START WORKING DATA
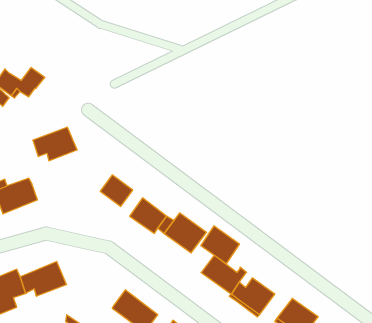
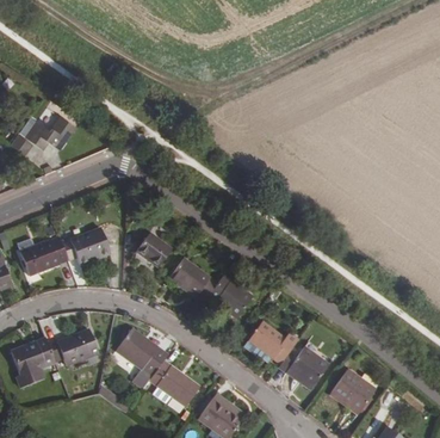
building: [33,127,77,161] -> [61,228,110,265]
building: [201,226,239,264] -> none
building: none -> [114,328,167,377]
END WORKING DATA
START WORKING DATA
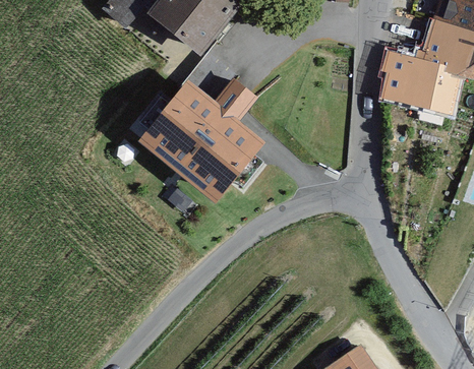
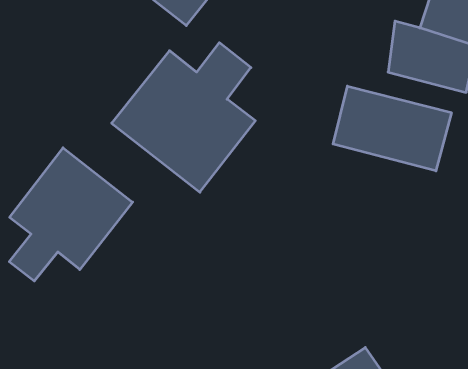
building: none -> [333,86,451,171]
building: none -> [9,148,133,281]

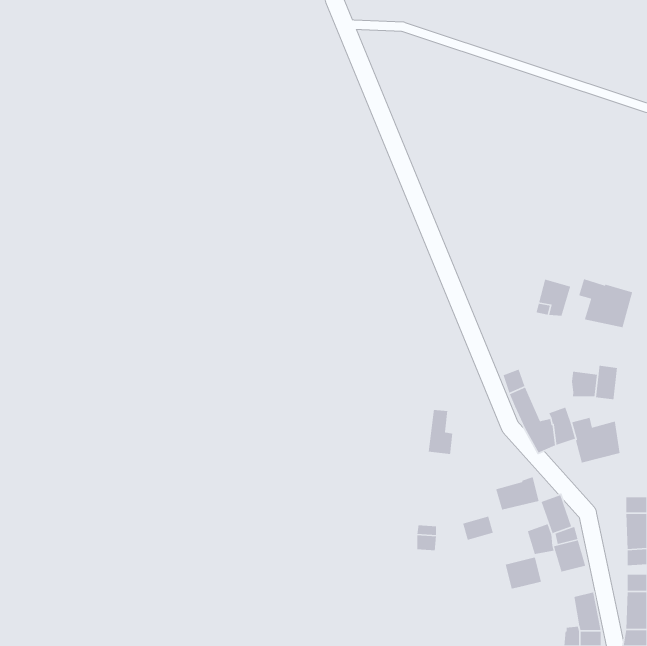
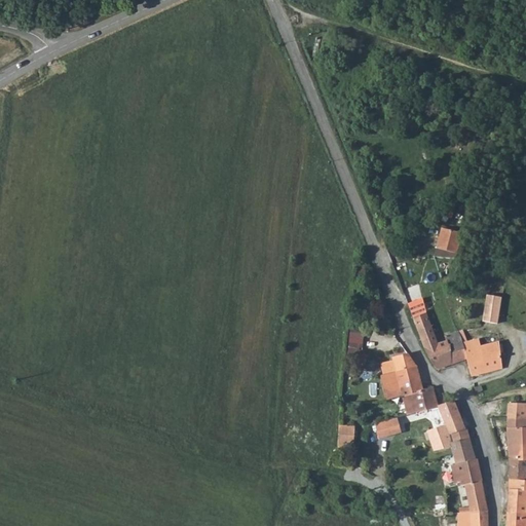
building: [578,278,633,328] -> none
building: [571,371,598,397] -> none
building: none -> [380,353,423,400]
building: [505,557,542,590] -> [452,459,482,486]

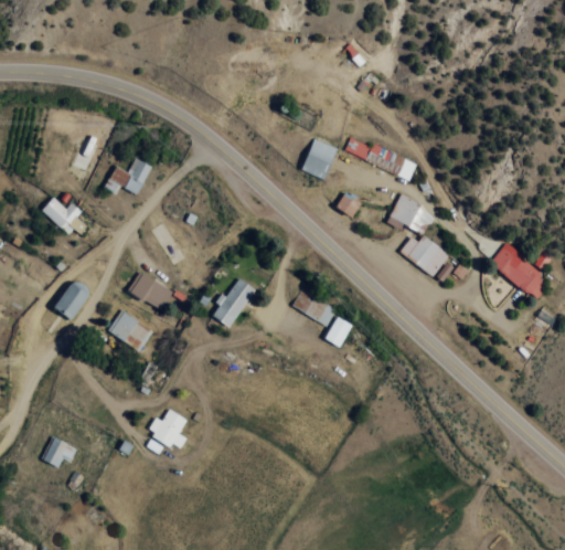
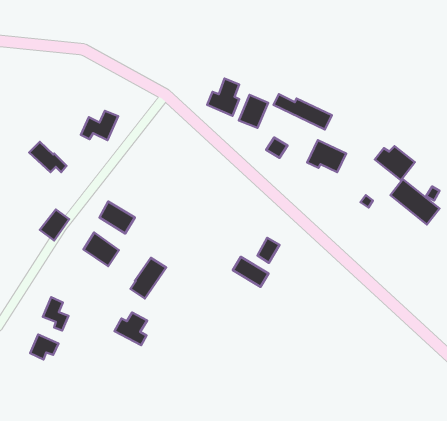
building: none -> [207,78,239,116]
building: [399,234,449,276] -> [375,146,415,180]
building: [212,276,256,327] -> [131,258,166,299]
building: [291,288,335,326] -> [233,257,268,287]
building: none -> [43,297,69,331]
END WORKING DATA
START WORKING DATA
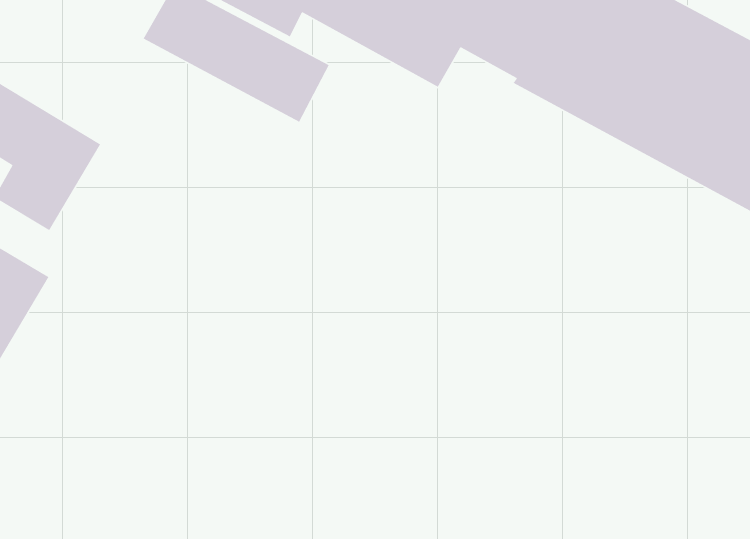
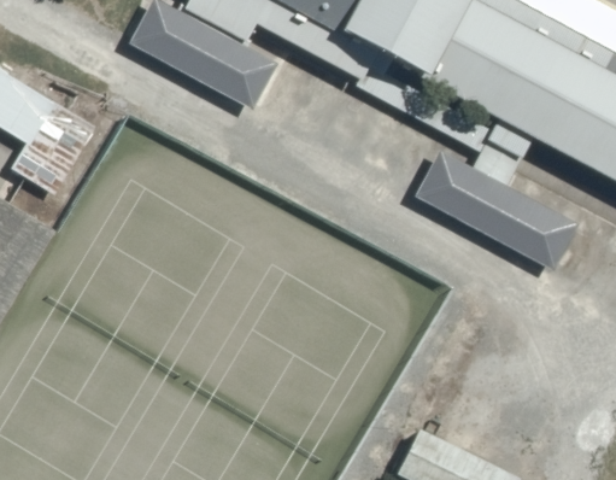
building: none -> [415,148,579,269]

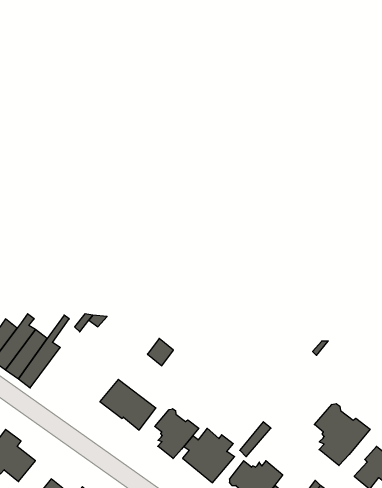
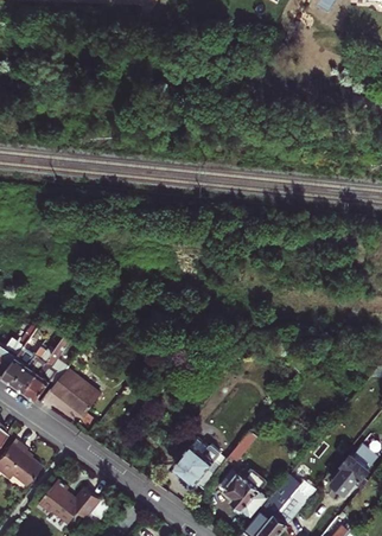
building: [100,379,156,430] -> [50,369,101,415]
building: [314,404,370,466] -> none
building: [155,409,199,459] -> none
END WORKING DATA
DESCRIPTION OF THE TASK:
From the records above, return each line that includes "none".

TASK SOLUTION:
building: [201,226,239,264] -> none
building: none -> [114,328,167,377]
building: none -> [333,86,451,171]
building: none -> [9,148,133,281]
building: [578,278,633,328] -> none
building: [571,371,598,397] -> none
building: none -> [380,353,423,400]
building: none -> [207,78,239,116]
building: none -> [43,297,69,331]
building: none -> [415,148,579,269]
building: [314,404,370,466] -> none
building: [155,409,199,459] -> none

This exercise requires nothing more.